---------- Listed records ----------
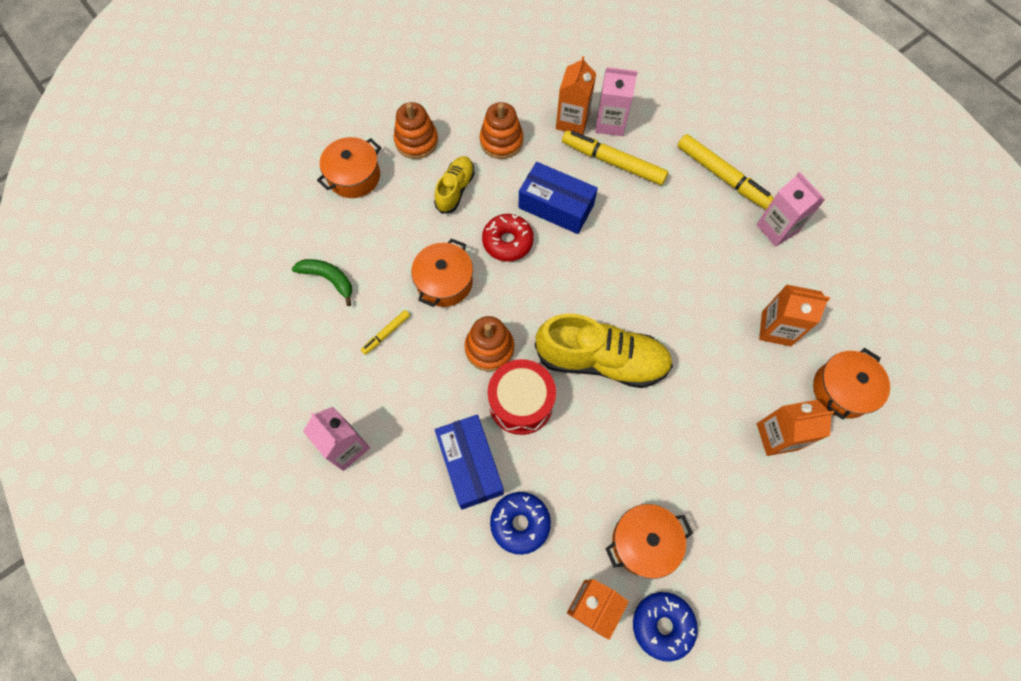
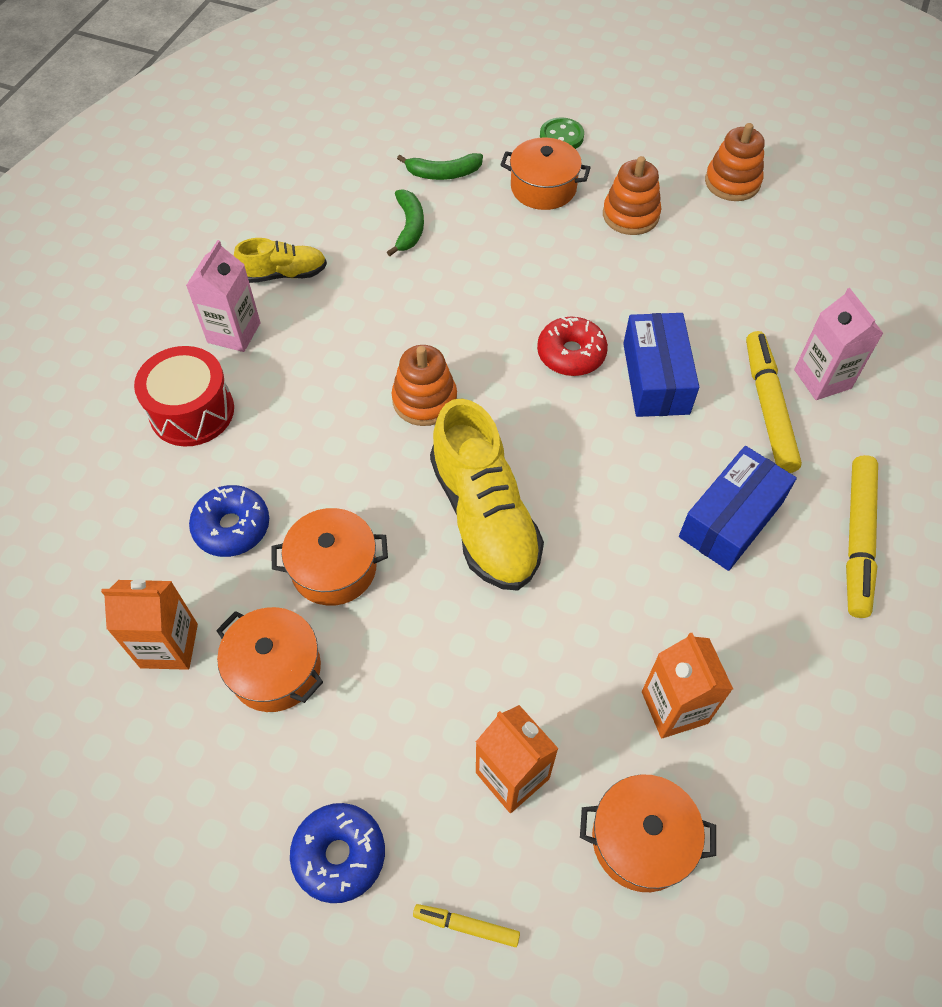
camera: 60 degrees right, 10 degrees down
(292, 230) = (443, 173): none -> green banana
(314, 138) = (561, 136): none -> green button
(386, 333) = (380, 303): yellow marker -> yellow marker (466, 926)
(444, 282) = (476, 322): orange pot -> orange pot (334, 568)
(455, 189) = (598, 276): yellow shoe -> yellow shoe (284, 274)
(470, 465) = (275, 448): blue box -> blue box (731, 519)
(501, 141) = (698, 287): orange stacking toy -> orange stacking toy (732, 182)
(521, 403) = (377, 461): red drum -> red drum (192, 412)
(572, 121) = (788, 340): orange carton -> none
(662, 625) = (181, 737): blue donut -> blue donut (339, 855)
(777, 228) = (834, 643): pink carton -> none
----------
— Problem —
Your task is to retype the records above in full and exactly, omitting the pictures.

— Your solution —
camera: 60 degrees right, 10 degrees down
(292, 230) = (443, 173): none -> green banana
(314, 138) = (561, 136): none -> green button
(386, 333) = (380, 303): yellow marker -> yellow marker (466, 926)
(444, 282) = (476, 322): orange pot -> orange pot (334, 568)
(455, 189) = (598, 276): yellow shoe -> yellow shoe (284, 274)
(470, 465) = (275, 448): blue box -> blue box (731, 519)
(501, 141) = (698, 287): orange stacking toy -> orange stacking toy (732, 182)
(521, 403) = (377, 461): red drum -> red drum (192, 412)
(572, 121) = (788, 340): orange carton -> none
(662, 625) = (181, 737): blue donut -> blue donut (339, 855)
(777, 228) = (834, 643): pink carton -> none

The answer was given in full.